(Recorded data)

+++

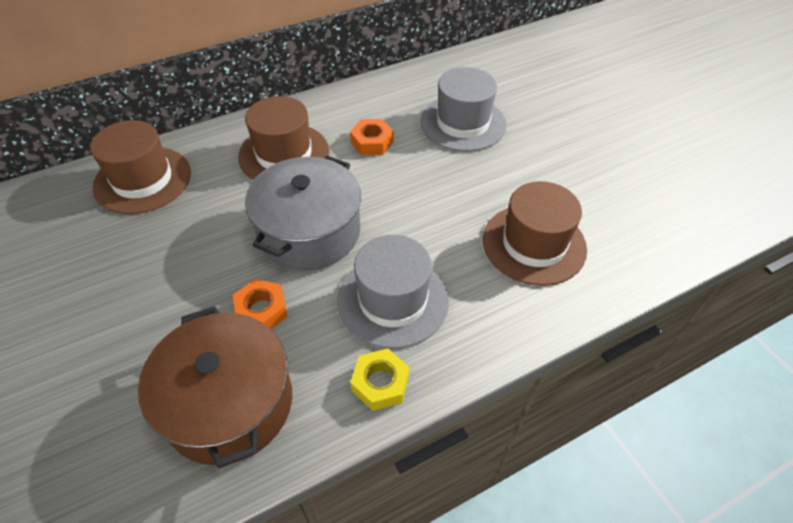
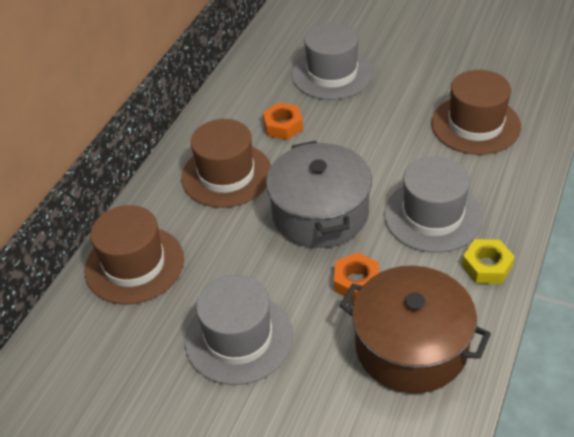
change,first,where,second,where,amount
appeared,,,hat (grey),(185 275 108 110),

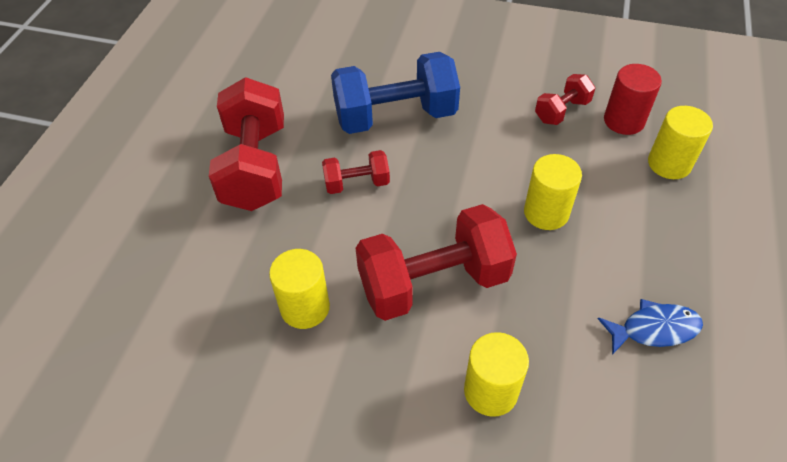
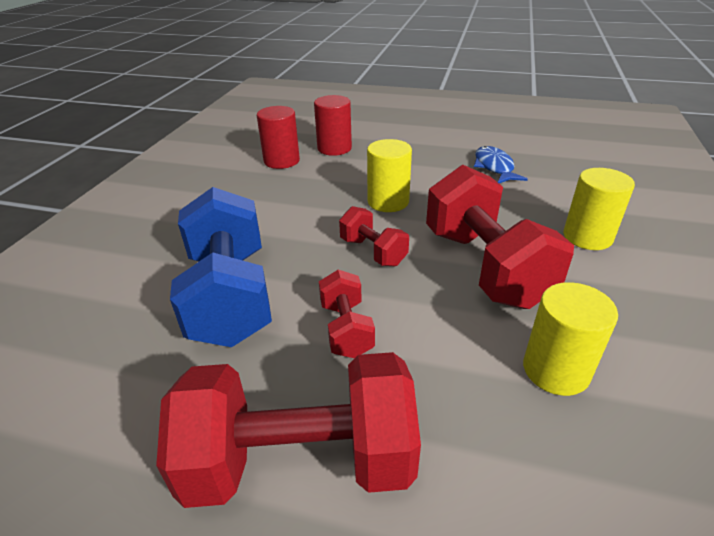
change,first,where,second,where,amount
colour,cylinder (yellow),(648 106 65 73),cylinder (red),(314 95 38 61),
relocated,dumbbell (red),(535 74 60 51),,(339 206 70 60),

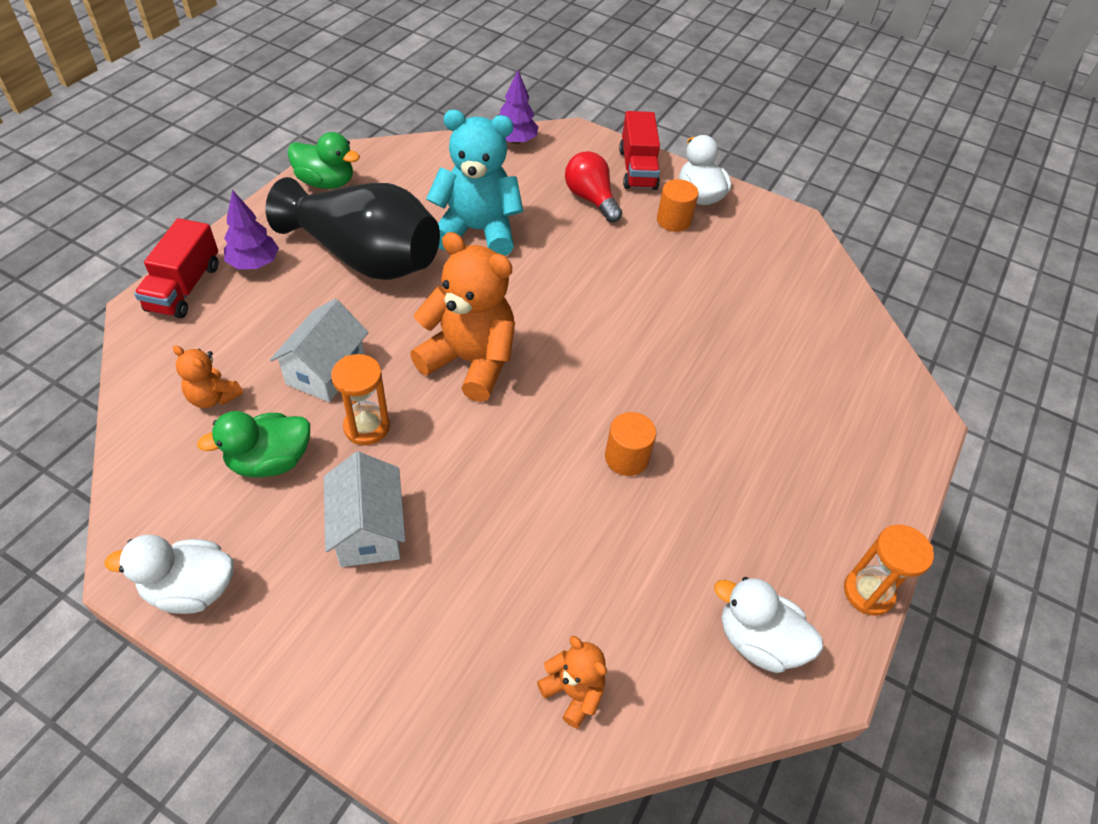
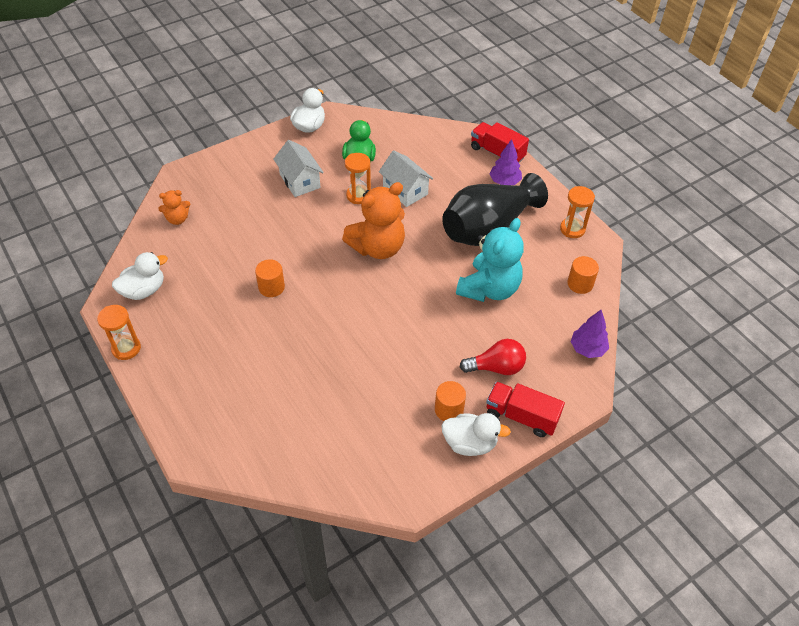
change,first,where,second,where,amount
spun,house (white),(324 452 81 115),,(273 140 51 57),45 degrees clockwise
exchanged,duck (green),(287 132 73 57),hourglass (orange),(560 186 35 52),
appeared,,,cylinder (orange),(567 256 32 38),
missing,teddy bear (orange),(173 345 70 63),,,

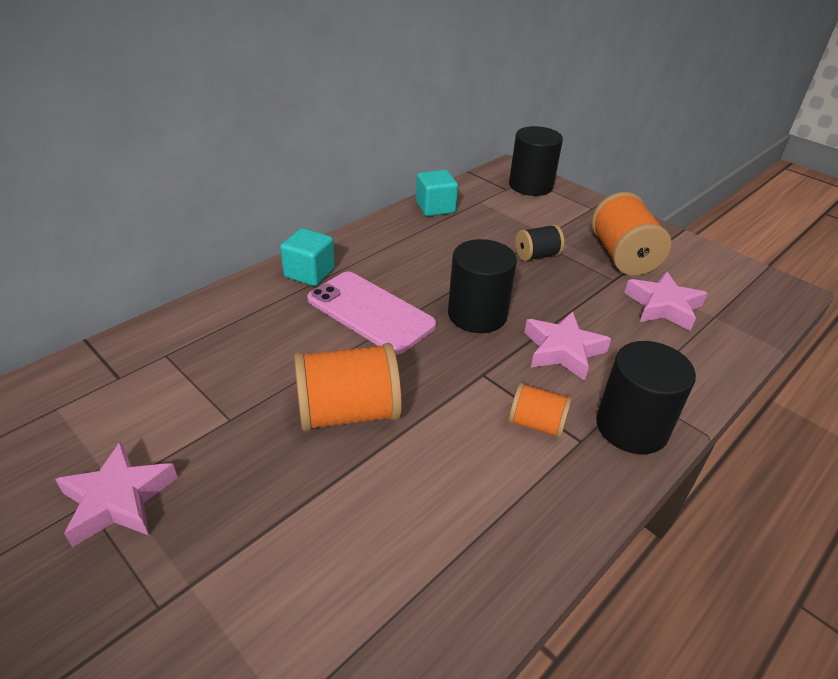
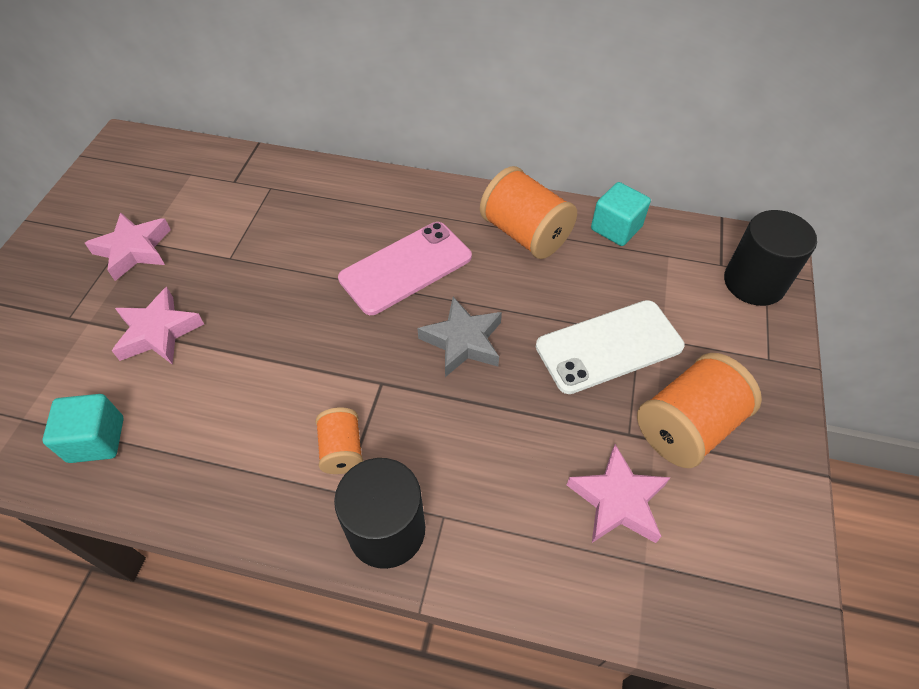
change,first,where,second,where,amount
relocated,cube (turquoise),(280 228 55 58),,(43 394 81 69),
relocated,star (pink),(524 311 87 70),,(112 287 92 78),
spun,phone (pink),(307 272 130 83),,(338 222 134 93),45 degrees clockwise
exchanged,cylinder (black),(448 239 69 94),star (grey),(417 297 85 80),
relocated,spool (orange),(294 343 108 89),,(480 166 97 93),
exchanged,spool (black),(515 224 49 37),phone (white),(536 300 149 94),

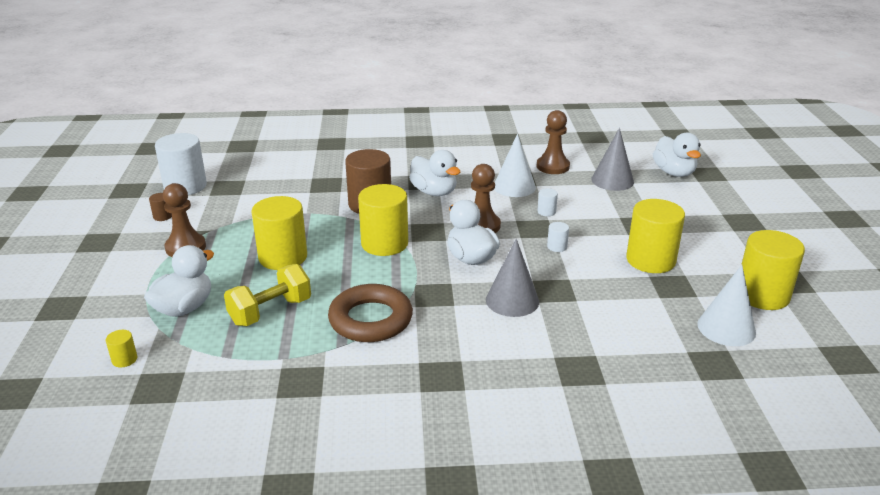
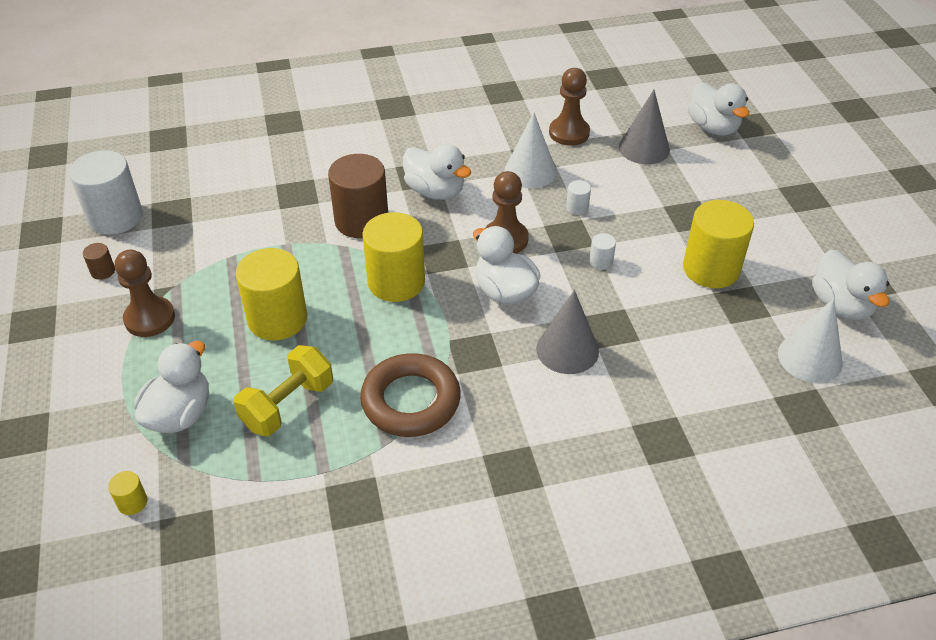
change,first,where,second,where,amount
exchanged,cylinder (yellow),(741 230 64 80),duck (white),(812 249 78 71),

+++

*What is expected:*
Your answer is the exact run of lines above from the one with "spun,house (white),(324 452" through the one with "spun,phone (pink),(307 272", both ends included, minus any picture.

*Exercise result:*
spun,house (white),(324 452 81 115),,(273 140 51 57),45 degrees clockwise
exchanged,duck (green),(287 132 73 57),hourglass (orange),(560 186 35 52),
appeared,,,cylinder (orange),(567 256 32 38),
missing,teddy bear (orange),(173 345 70 63),,,

change,first,where,second,where,amount
relocated,cube (turquoise),(280 228 55 58),,(43 394 81 69),
relocated,star (pink),(524 311 87 70),,(112 287 92 78),
spun,phone (pink),(307 272 130 83),,(338 222 134 93),45 degrees clockwise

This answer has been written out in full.